== Data for processing
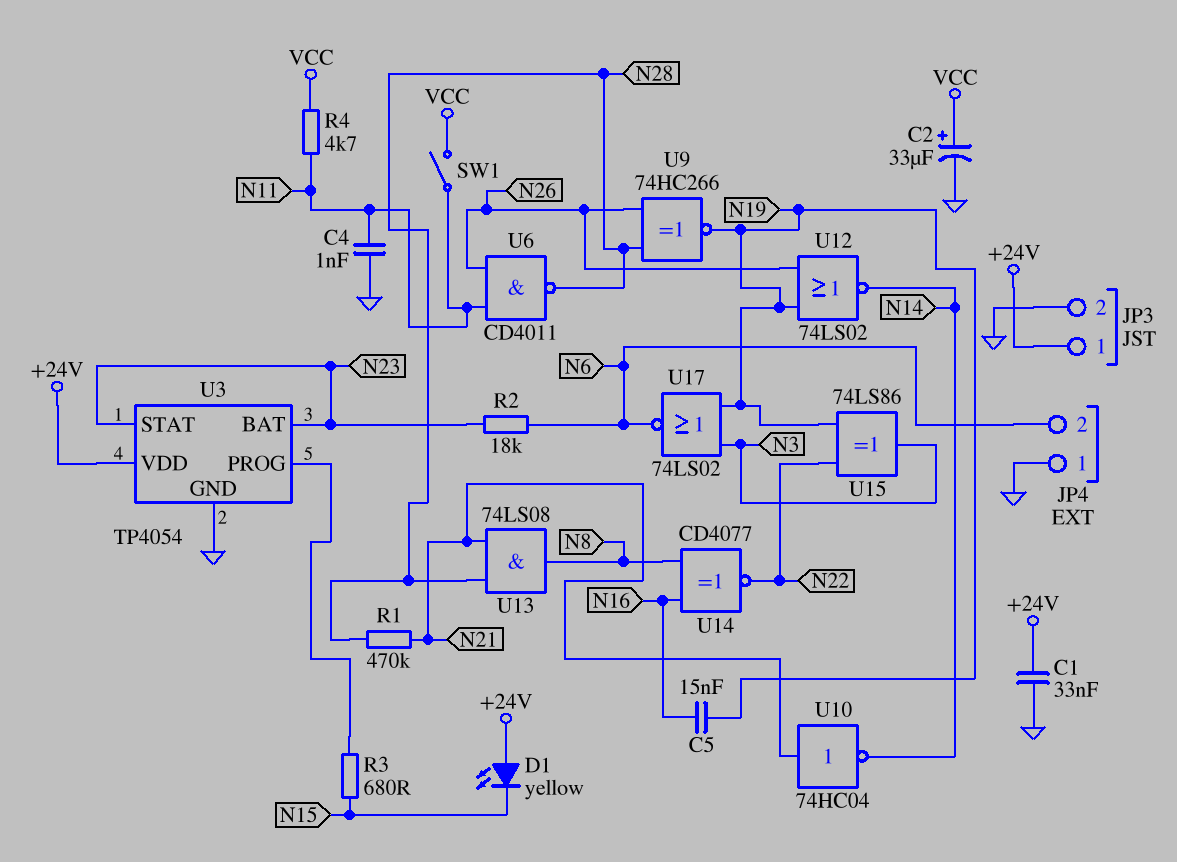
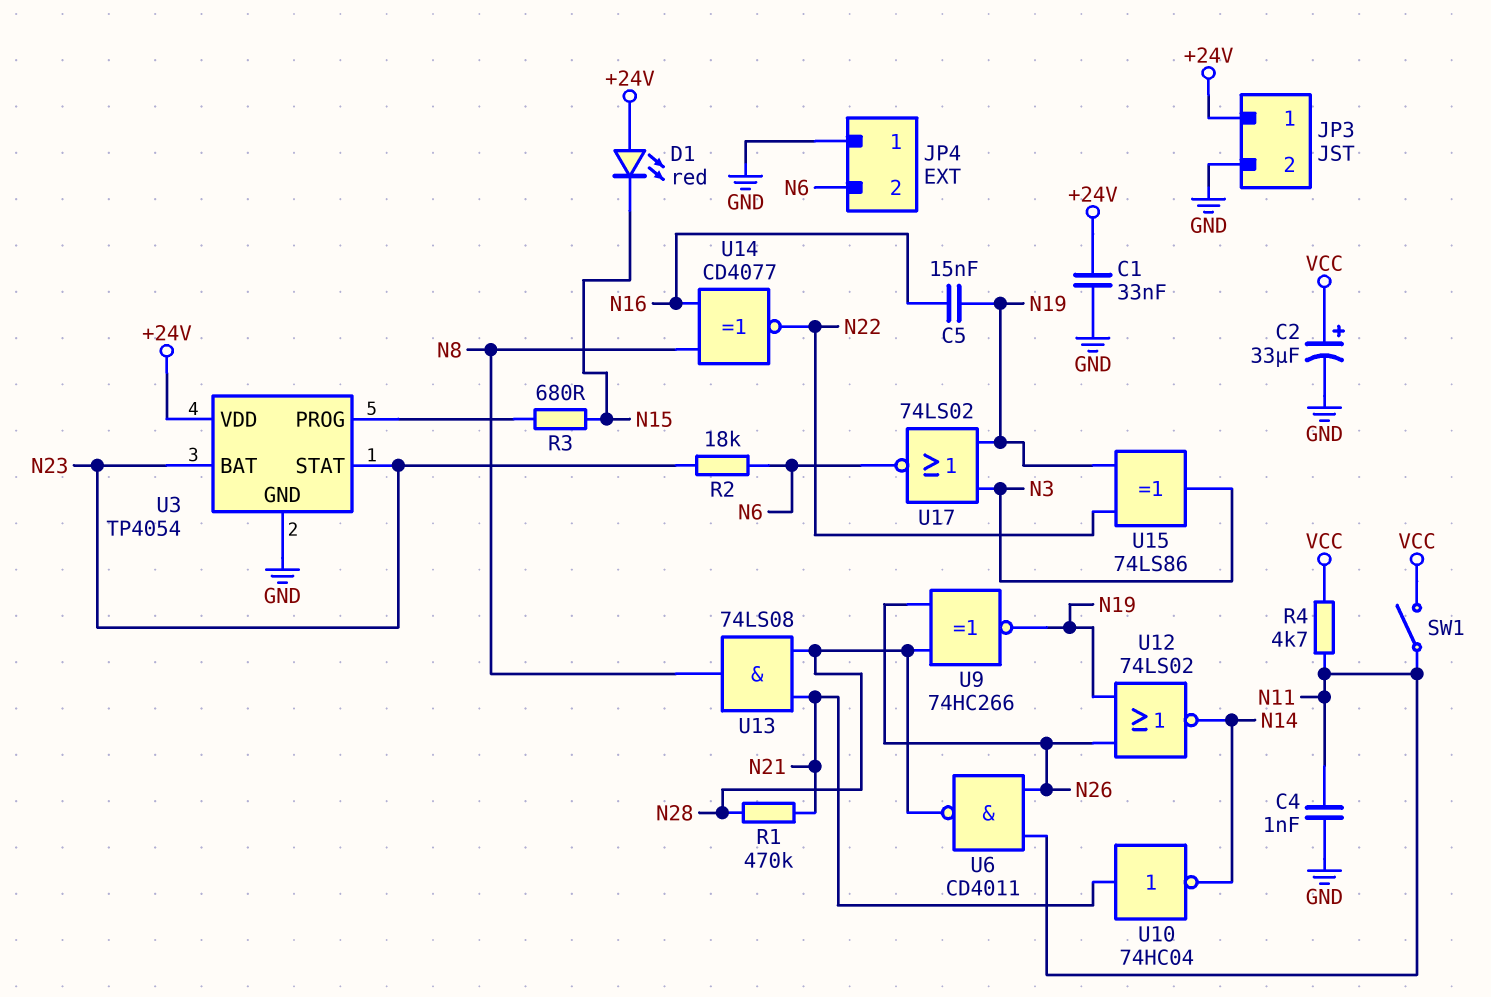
D1: LED yellow (A +24V, K N15) -> LED red (A +24V, K N15)

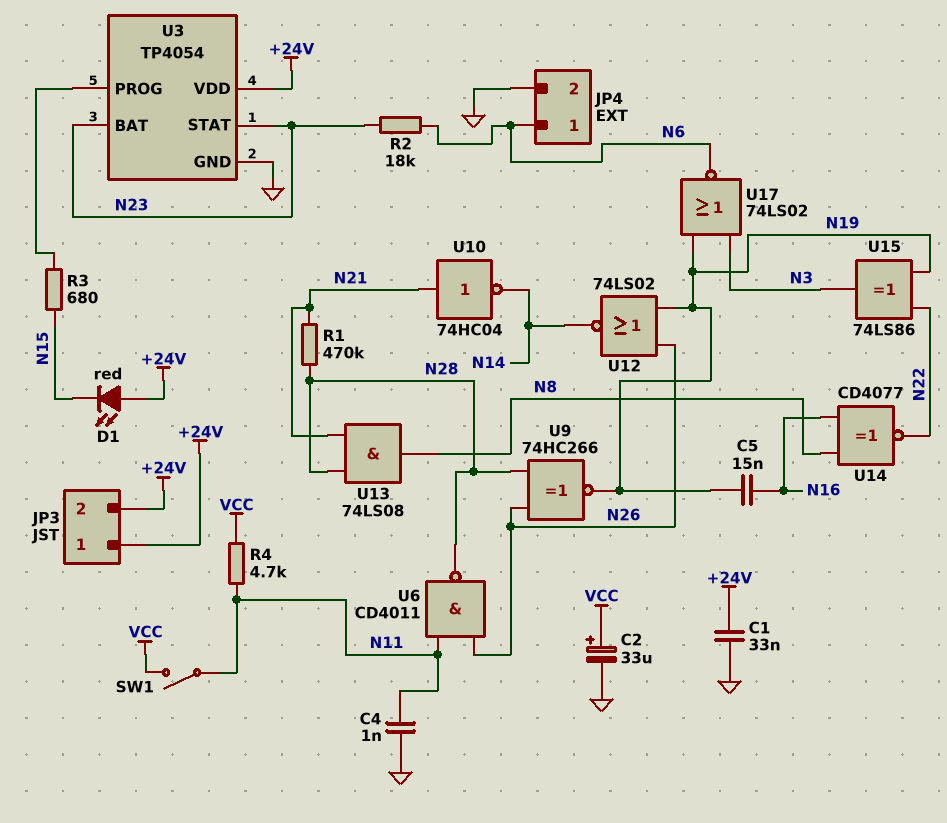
JP3 pin 2: GND -> +24V
JP4 pin 1: GND -> N6
JP4 pin 2: N6 -> GND

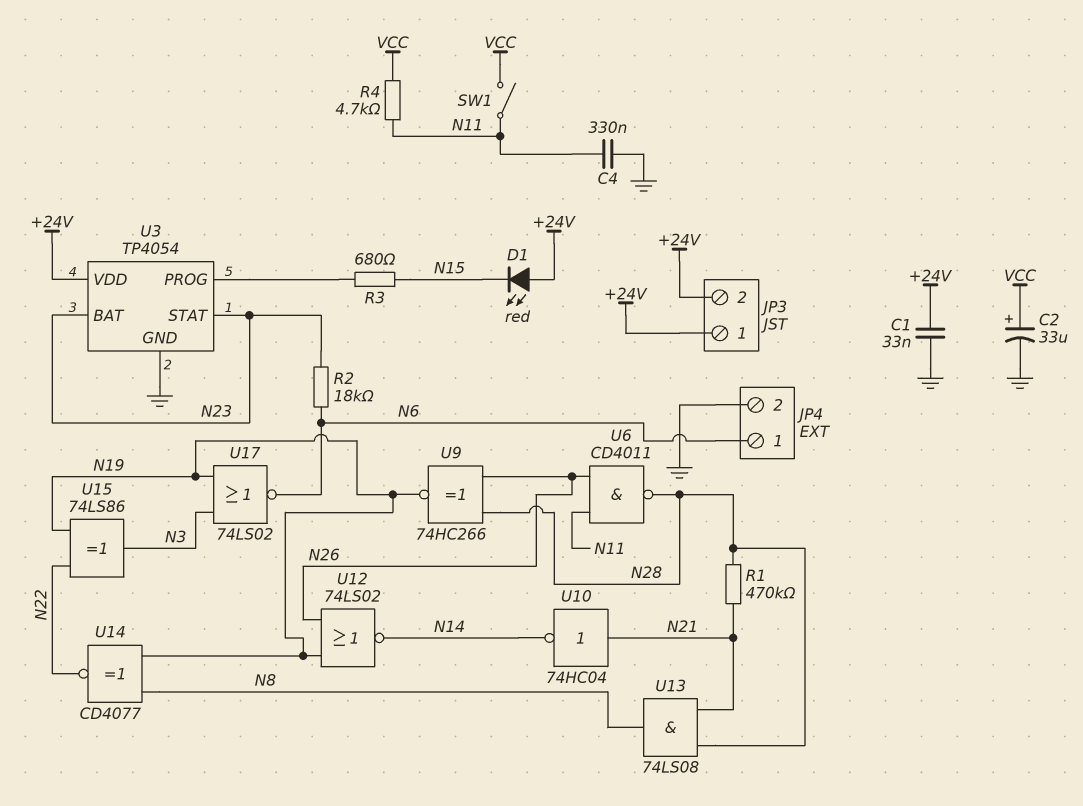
C4: 1nF (GND, N11) -> 330nF (GND, N11)
C5: 15nF (N16, N19) -> none
U14: XNOR CD4077 (in N8, in N16, out N22) -> XNOR CD4077 (in N8, in N19, out N22)

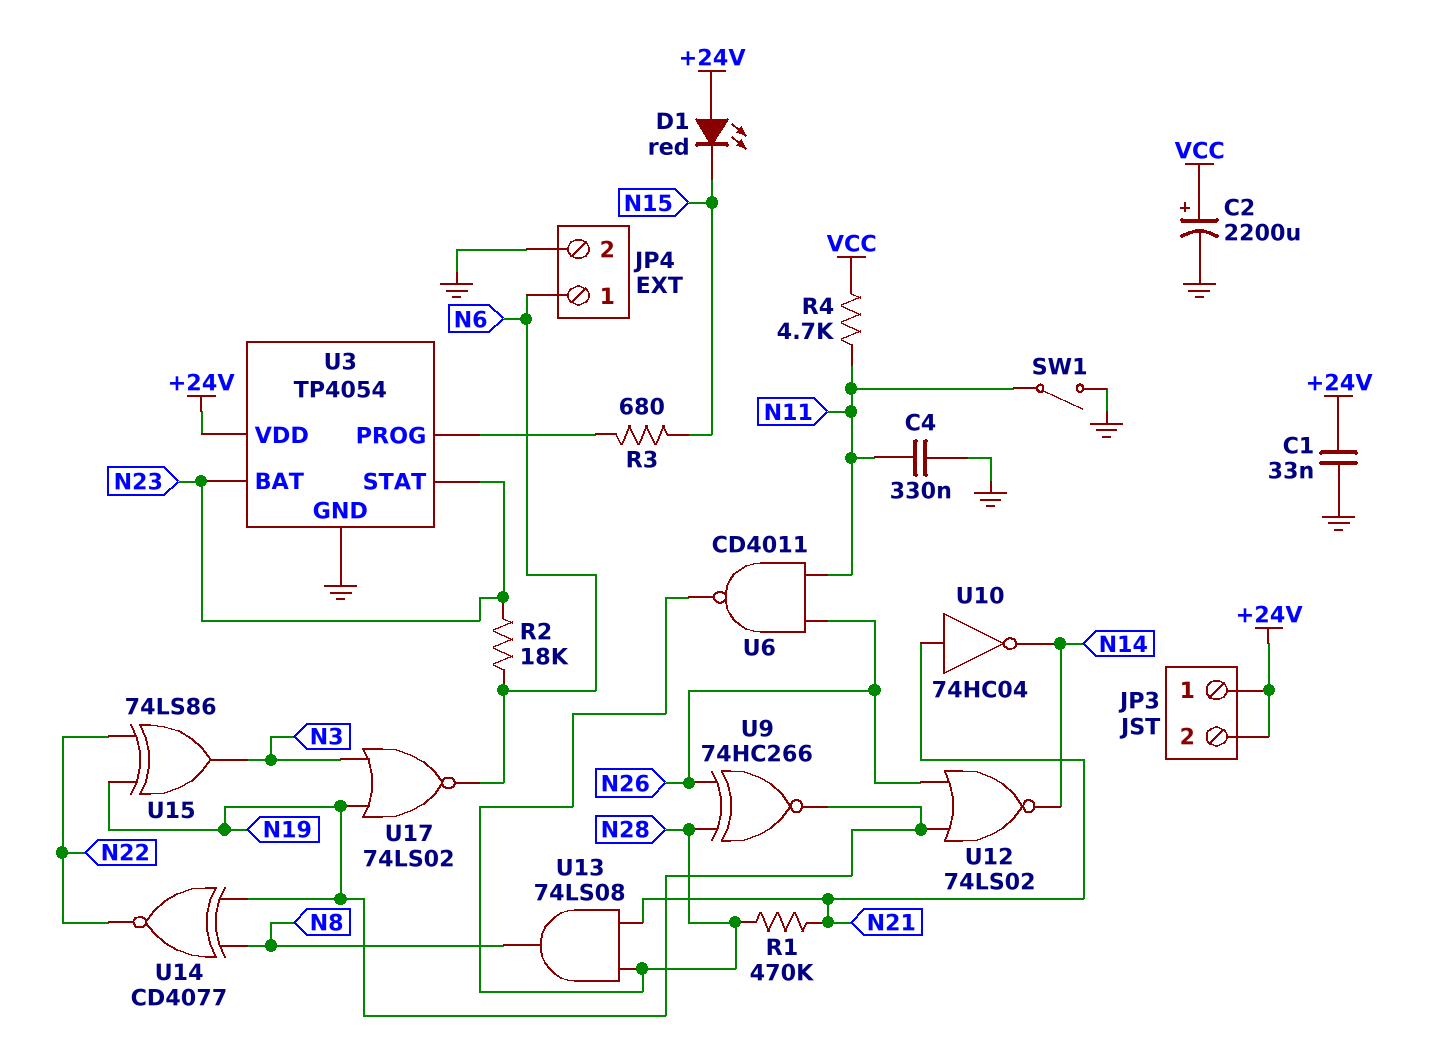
C2: 33uF (plus VCC, minus GND) -> 2200uF (plus VCC, minus GND)
SW1: switch (N11, VCC) -> switch (GND, N11)

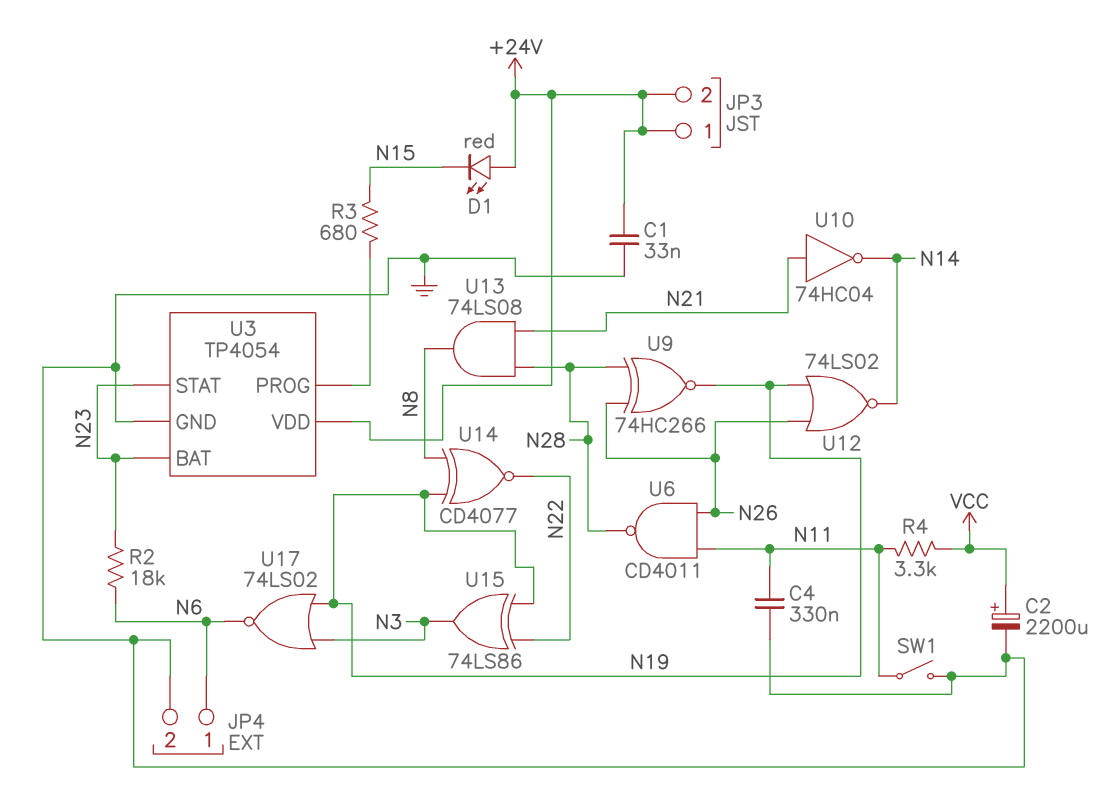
R1: 470k (N21, N28) -> none
R4: 4.7k (N11, VCC) -> 3.3k (N11, VCC)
====
■ Exercise: Each line above that contains the word "none" should be copied.

■ Answer:
C5: 15nF (N16, N19) -> none
R1: 470k (N21, N28) -> none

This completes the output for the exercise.